**EXERCISE OBJECTIVE**
Return each of the lines below that contains the word "located". Case counts.

**ENTRIES PROVIDED**
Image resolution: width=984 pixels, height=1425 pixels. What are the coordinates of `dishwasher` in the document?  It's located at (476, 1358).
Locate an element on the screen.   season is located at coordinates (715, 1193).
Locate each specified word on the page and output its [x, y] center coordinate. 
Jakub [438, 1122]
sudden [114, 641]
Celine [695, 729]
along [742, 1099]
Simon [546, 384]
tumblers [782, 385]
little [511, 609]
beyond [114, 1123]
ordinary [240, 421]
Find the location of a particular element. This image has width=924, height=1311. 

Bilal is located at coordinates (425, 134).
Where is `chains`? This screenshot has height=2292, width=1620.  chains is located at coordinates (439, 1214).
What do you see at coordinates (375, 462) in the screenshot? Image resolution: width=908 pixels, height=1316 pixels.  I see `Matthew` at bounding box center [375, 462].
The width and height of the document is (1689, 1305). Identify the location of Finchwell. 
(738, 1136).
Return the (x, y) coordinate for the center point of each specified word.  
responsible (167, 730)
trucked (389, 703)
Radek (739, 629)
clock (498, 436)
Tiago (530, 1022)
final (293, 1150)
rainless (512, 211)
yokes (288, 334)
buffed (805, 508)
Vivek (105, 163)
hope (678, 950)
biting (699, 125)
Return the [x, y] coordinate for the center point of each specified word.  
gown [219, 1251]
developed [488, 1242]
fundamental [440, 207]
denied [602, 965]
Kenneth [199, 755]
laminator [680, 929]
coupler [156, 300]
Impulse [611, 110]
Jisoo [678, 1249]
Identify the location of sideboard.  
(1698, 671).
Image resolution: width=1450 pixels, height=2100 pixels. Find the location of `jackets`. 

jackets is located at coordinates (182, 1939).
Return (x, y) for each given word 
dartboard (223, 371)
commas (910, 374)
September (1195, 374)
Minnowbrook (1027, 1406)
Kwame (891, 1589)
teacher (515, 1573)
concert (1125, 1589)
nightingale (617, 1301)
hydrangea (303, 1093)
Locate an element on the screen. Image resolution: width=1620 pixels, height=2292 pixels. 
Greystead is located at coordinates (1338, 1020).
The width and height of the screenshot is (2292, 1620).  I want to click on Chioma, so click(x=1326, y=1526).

**REPLY**
Image resolution: width=984 pixels, height=1425 pixels. What are the coordinates of `dishwasher` in the document?  It's located at (476, 1358).
Locate an element on the screen.   season is located at coordinates (715, 1193).
Bilal is located at coordinates (425, 134).
Where is `chains`? This screenshot has height=2292, width=1620.  chains is located at coordinates (439, 1214).
jackets is located at coordinates (182, 1939).
Greystead is located at coordinates (1338, 1020).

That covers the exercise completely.